(Stored items)

────────

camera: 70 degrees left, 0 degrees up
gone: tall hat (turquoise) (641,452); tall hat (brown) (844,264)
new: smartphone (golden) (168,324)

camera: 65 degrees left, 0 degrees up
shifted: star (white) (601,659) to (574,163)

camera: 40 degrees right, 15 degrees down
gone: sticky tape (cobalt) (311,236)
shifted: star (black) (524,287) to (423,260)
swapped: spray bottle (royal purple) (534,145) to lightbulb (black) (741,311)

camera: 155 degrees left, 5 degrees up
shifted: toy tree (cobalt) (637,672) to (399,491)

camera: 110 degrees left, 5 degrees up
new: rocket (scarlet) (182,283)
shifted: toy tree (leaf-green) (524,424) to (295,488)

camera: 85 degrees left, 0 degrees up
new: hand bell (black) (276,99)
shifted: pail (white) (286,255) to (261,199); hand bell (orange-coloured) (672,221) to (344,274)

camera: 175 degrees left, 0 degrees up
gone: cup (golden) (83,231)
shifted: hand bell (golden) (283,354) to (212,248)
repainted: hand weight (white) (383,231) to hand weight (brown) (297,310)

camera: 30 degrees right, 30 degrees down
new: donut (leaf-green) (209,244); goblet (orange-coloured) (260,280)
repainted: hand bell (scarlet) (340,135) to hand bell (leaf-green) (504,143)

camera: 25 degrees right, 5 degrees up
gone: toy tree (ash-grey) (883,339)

────────

*WORK TO COMPLETE*. Return every record above exactly, line by line.

*EXERCISE SOLUTION*.
camera: 70 degrees left, 0 degrees up
gone: tall hat (turquoise) (641,452); tall hat (brown) (844,264)
new: smartphone (golden) (168,324)

camera: 65 degrees left, 0 degrees up
shifted: star (white) (601,659) to (574,163)

camera: 40 degrees right, 15 degrees down
gone: sticky tape (cobalt) (311,236)
shifted: star (black) (524,287) to (423,260)
swapped: spray bottle (royal purple) (534,145) to lightbulb (black) (741,311)

camera: 155 degrees left, 5 degrees up
shifted: toy tree (cobalt) (637,672) to (399,491)

camera: 110 degrees left, 5 degrees up
new: rocket (scarlet) (182,283)
shifted: toy tree (leaf-green) (524,424) to (295,488)

camera: 85 degrees left, 0 degrees up
new: hand bell (black) (276,99)
shifted: pail (white) (286,255) to (261,199); hand bell (orange-coloured) (672,221) to (344,274)

camera: 175 degrees left, 0 degrees up
gone: cup (golden) (83,231)
shifted: hand bell (golden) (283,354) to (212,248)
repainted: hand weight (white) (383,231) to hand weight (brown) (297,310)

camera: 30 degrees right, 30 degrees down
new: donut (leaf-green) (209,244); goblet (orange-coloured) (260,280)
repainted: hand bell (scarlet) (340,135) to hand bell (leaf-green) (504,143)

camera: 25 degrees right, 5 degrees up
gone: toy tree (ash-grey) (883,339)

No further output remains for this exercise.